[START OF Task inputs]
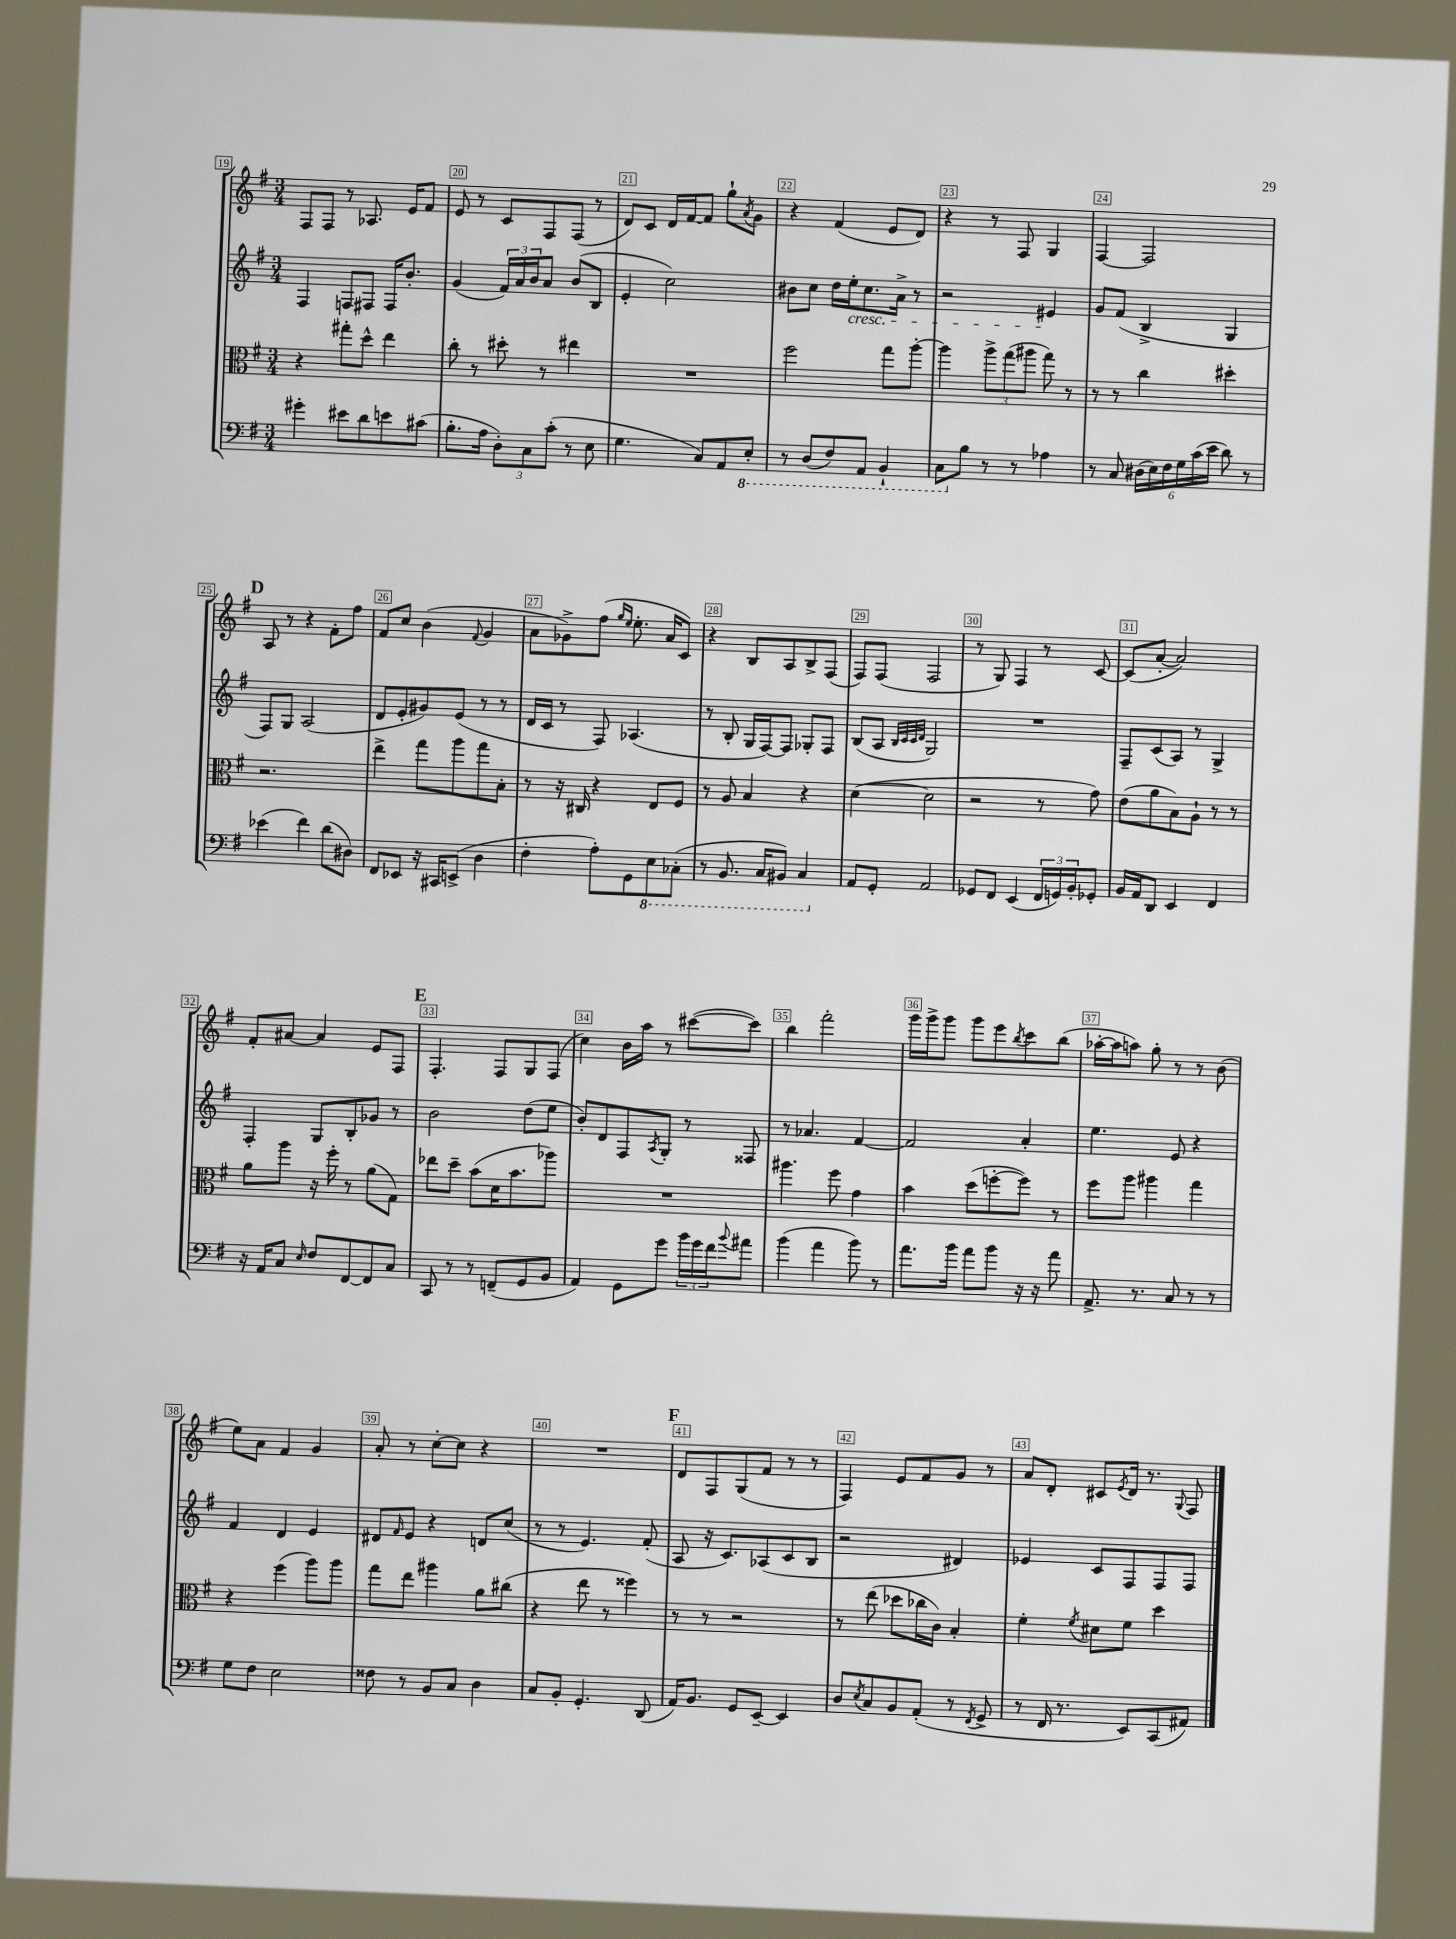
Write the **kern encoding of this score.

**kern	**kern	**kern	**kern
*part4	*part3	*part2	*part1
*staff4	*staff3	*staff2	*staff1
*clefF4	*clefC3	*clefG2	*clefG2
*k[f#]	*k[f#]	*k[f#]	*k[f#]
*M3/4	*M3/4	*M3/4	*M3/4
=19	=19	=19	=19
4g#X'\	4r	4F#/	8F#/L
.	.	.	8F#/J
8e#X\L	8gg#X'\L	8Fn/L	8r
8d\	8dd^^\J	8F#X/J	8.A-X/
8en\	4ee\	16F#/KL	.
.	.	8.b'/J	16e/KL
(8c#X\J	.	.	8f#/J
=20	=20	=20	=20
8.B'\L	8cc'\	(4g/	8e/
.	8r	.	8r
16A\Jk	.	.	.
12D'\L)	8dd#X'\	24f#/LL)	8c/L
.	.	24a/	.
12C\	.	24b/J	.
.	8r	8a/J	8F#/
(12c'\J	.	.	.
8r	4ee#X\	(8b/L	(8F#/J
8E\	.	8B/J	8r
=21	=21	=21	=21
4.G\	2.r	4e'/	8d/L)
.	.	.	8c/J
.	.	2cc\)	16d/LL
.	.	.	[16f#/J
8C/L)	.	.	8f#/J]
8AA/	.	.	8gg`\L
.	.	.	8qa/
*8ba	*	*	*
8EE'/J	.	.	8g\J
=22	=22	=22	=22
8r	2ff#\	8b#X\L	4r
(8DD/L	.	8cc\J	.
8FF#/)	.	16dd\LL	(4f#/
!	!	!LO:TX:b:i:t=cresc.	!
.	.	16ee'\J	.
8AAA/J	.	8.cc\	.
4BBB`/	8gg\L	.	8e/L
.	.	16a^\Jk	.
.	[8aa'\J	8r	8d/J)
=23	=23	=23	=23
8CC\L	4aa\]	2r	4r
*X8ba	*	*	*
8B\J	.	.	.
8r	12aa^\L	.	8r
.	(12gg\	.	.
8r	.	.	8F#/
.	12aa#X\J	.	.
4A-X\	8gg\)	4e#X/	4G/
.	8r	.	.
=24	=24	=24	=24
8r	8r	8g/L	[4F#/
8C/	8r	(8f#/J	.
(24D#X\LL	4cc\	4B^/	2F#/]
24E\)	.	.	.
24F#\	.	.	.
24G\	.	.	.
(24c\	.	.	.
24e\JJ	.	.	.
8d\)	4dd#X'\	4G/	.
8r	.	.	.
!!LO:LB:g=z
!!LO:REH:place=s1:t=D
=25	=25	=25	=25
(4e-X\	2.r	8F#/L)	8A/
.	.	8G/J	8r
4f#\)	.	(2A/	4r
(8d\L	.	.	8f#'\L
8D#X\J)	.	.	8ff#\J
=26	=26	=26	=26
8FF#/L	4ee^\	8d/L	8f#/L
8EE-X/J	.	8e'/	8cc/J
16r	8gg\L	8g#X/)	(4b\
16CC#X/KL	.	.	.
(8EEn^/J	8aa\	(8e/J	.
.	.	.	8qqf#/
4D\	8gg\	8r	4g/
.	8B'\J	8r	.
=27	=27	=27	=27
4F#'\	8r	16d/LL	8a\L
.	.	16c/JJ	.
.	16r	8r	8g-X^\)
.	16C#X/	.	.
8A'\L)	4r	8F#/)	(8ff#\J
.	.	.	16qqgg/LL
.	.	.	16qqee/JJ
8GG\	.	(4.A-X/	8.ee'\
*8ba	*	*	*
8EE\	8E/L	.	.
.	.	.	16a/KL
(8CC-X'\J	8F#/J	.	8c/J)
=28	=28	=28	=28
8r	8r	8r	4r
8.BBB/	8A/	8B'/	.
.	4B/	16G/LL	8B/L
16CC/KL	.	[16F#/J)	.
8BBB#X/J)	.	8F#/J]	8A/
4CC/	4r	8G-X'/L	8B^/
.	.	8F#/J	(8F#/J
=29	=29	=29	=29
*X8ba	*	*	*
8AA/L	([4d\	(8B/L	8F#/L)
8GG'/J	.	8A/J	(8F#/J
.	.	32qqB/LLL	.
.	.	32qqc/	.
.	.	32qqc/	.
.	.	32qqd/JJJ	.
2AA/	2d\]	2G/)	2F#/
=30	=30	=30	=30
8GG-X/L	2r	2.r	8r
8FF#/J	.	.	8G/)
(4EE/	.	.	4F#/
24FF#/LL	8r	.	8r
24GGn/)	.	.	.
24BB'/J	.	.	.
8GG-X'/J	8g\)	.	[8c/
=31	=31	=31	=31
16BB/LL	(8e\L	8F#~/L	(8c/L]
16AA/J	.	.	.
8DD/J	8a\	(8c/	[8a'/J
4EE/	8B\)	8A/J)	2a/])
.	8A`\J	8r	.
4FF#/	8r	4G^/	.
.	8r	.	.
!!LO:LB:g=z
=32	=32	=32	=32
16r	8a\L	4F#'/	8f#'/L
16AA/KL	.	.	.
8C/J	8aa\J	.	[8a#X/J
16qqE/	.	.	.
8F#/L	16r	8G/L	4a#/]
.	16ff#'\	.	.
[8FF#/	8r	8B'/	.
8FF#/]	(8a\L	8g-X/J	8e/L
8C/J	8G\J)	8r	8F#/J
!!LO:REH:place=s1:t=E
=33	=33	=33	=33
8CC/	8ee-X\L	2b\	4.F#'/
8r	8dd~\J	.	.
8r	(8b\L	.	.
(8FFn~/L	16d\K	.	8F#/L
.	8.b\	.	.
8GG/	.	(8dd\L	8G/
8BB/J	8aa-X\J)	8ee\J	(8F#/J
=34	=34	=34	=34
4AA/)	2.r	8b'/L)	4cc\)
.	.	8d/	.
8GG\L	.	8F#/	16b\LL
.	.	.	16aa\JJ
.	.	8qA/	.
8g\J	.	8G'/J	8r
24b\LL	.	8r	([8ccc#X\L
24g\	.	.	.
24f#\J	.	.	.
8qqb/	.	.	.
8a#X\J	.	8F##X/	8ccc#\J])
=35	=35	=35	=35
(4b\	4.aa#X\	8r	4bb\
.	.	4.a-X/	.
4a\	.	.	2fff#'\
.	8ff#\	.	.
8b\)	4g\	[4f#/	.
8r	.	.	.
=36	=36	=36	=36
8.a\L	4b\	2f#/]	16ggg\LL
.	.	.	16ggg^\J
.	.	.	8ggg\J
16b\Jk	.	.	.
8a\L	(8dd\L	.	8ggg\L
8b\J	[8ffn'\	.	8eee\
.	.	.	8qbb/
16r	8ff\J])	4a'/	8ccc\
16r	.	.	.
8a\	8r	.	(8bb\J
=37	=37	=37	=37
8.AA^/	8ff#\L	4.ee\	[16aa-X'\LL
.	.	.	16aa-\J]
.	8aa\J	.	8aan\J)
8.r	.	.	.
.	4aa#X\	.	8gg'\
8C/	.	8e/	8r
8r	4gg\	4r	8r
8r	.	.	(8b\
!!LO:LB:g=z
=38	=38	=38	=38
8G\L	4r	4f#/	8ee\L)
8F#\J	.	.	8a\J
2E\	(4ff#\	4d/	4f#/
.	8aa\L)	4e/	4g/
.	8aa\J	.	.
=39	=39	=39	=39
8F##X\	8gg\L	8d#X/L	8a'/
.	.	16qqf#/	.
8r	8ee\J	8e/J	8r
8BB/L	4aa#X\	4r	[8cc'\L
8C/J	.	.	8cc\J]
4D\	8a\L	8dn/L	4r
.	(8cc#X\J	(8cc/J	.
=40	=40	=40	=40
8C/L	4r	8r	2.r
8BB'/J	.	8r	.
4.GG'/	8ee\	4.e/)	.
.	8r	.	.
.	4ff##X\)	.	.
(8DD/	.	(8f#'/	.
!!LO:REH:place=s1:t=F
=41	=41	=41	=41
16AA/KL)	8r	8A/	8d/L
8.BB/J	.	.	.
.	8r	16r	8F#/
.	.	8.c/L)	.
8GG/L	2r	.	(8G/
[8EE~/J	.	(8A-X/	8f#/J
4EE/]	.	8c/	8r
.	.	8B/J	8r
=42	=42	=42	=42
8D/L	8r	2r	4F#/)
8qE/	.	.	.
8C/	(8ee\	.	.
8BB/	8dd-X\L	.	8e/L
(8AA'/J	16cc-X\L	.	8f#/
.	16c\JJ)	.	.
8r	4B'/	4d#X/)	8g/J
8qFF#/	.	.	.
8GG^/	.	.	8r
=43	=43	=43	=43
8r	4f#'\	4e-X/	8a/L
16FF#/	.	.	8d'/J
8.r	.	.	.
.	8qf#/	.	.
.	8d#X\L	8c/L	8c#X/L
.	.	.	8qe/
8EE/L)	8f#\J	8F#/	16d/Jk
.	.	.	8.r
(8CC/	4dd\	8F#/	.
.	.	.	8qqG/
8AA#X/J)	.	8F#/J	8F#/
==	==	==	==
*-	*-	*-	*-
[END OF Task inputs]
• Work to complete:
Tally the lines of the listing that contain the string "place", treating uppercase and lowercase as different. Reply with only the number.

• Answer:
3